Supplied data below:

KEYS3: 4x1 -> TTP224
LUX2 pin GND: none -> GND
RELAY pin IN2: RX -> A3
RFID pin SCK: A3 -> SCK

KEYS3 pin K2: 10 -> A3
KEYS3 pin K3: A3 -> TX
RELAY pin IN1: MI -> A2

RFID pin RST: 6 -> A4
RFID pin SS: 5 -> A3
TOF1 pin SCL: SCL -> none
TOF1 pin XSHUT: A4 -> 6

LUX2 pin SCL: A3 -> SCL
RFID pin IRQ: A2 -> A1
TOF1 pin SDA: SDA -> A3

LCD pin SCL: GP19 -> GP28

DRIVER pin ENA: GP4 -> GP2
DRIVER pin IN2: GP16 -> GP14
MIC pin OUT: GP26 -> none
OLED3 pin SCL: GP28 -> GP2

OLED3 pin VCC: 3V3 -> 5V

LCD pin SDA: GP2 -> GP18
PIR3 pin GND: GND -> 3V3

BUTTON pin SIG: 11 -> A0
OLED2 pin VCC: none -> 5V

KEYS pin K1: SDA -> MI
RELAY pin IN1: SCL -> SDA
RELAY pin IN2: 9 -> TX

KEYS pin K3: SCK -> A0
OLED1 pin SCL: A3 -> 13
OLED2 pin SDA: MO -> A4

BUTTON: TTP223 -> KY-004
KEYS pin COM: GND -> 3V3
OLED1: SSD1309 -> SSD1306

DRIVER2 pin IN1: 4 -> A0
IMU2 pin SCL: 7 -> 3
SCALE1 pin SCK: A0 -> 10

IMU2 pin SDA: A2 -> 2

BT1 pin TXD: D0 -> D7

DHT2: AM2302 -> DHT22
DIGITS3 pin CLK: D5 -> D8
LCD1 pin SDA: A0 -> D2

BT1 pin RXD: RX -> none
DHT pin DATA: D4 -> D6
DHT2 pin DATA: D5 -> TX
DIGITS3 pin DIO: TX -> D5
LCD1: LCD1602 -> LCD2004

End of Supplied data.

- _Problem details_
From the material above, set down exactly the lines starting at the one with "RELAY pin IN1: SCL -> SDA" and ending at the one with "DIGITS3 pin CLK: D5 -> D8", end lines included.

- _Result of this task_
RELAY pin IN1: SCL -> SDA
RELAY pin IN2: 9 -> TX

KEYS pin K3: SCK -> A0
OLED1 pin SCL: A3 -> 13
OLED2 pin SDA: MO -> A4

BUTTON: TTP223 -> KY-004
KEYS pin COM: GND -> 3V3
OLED1: SSD1309 -> SSD1306

DRIVER2 pin IN1: 4 -> A0
IMU2 pin SCL: 7 -> 3
SCALE1 pin SCK: A0 -> 10

IMU2 pin SDA: A2 -> 2

BT1 pin TXD: D0 -> D7

DHT2: AM2302 -> DHT22
DIGITS3 pin CLK: D5 -> D8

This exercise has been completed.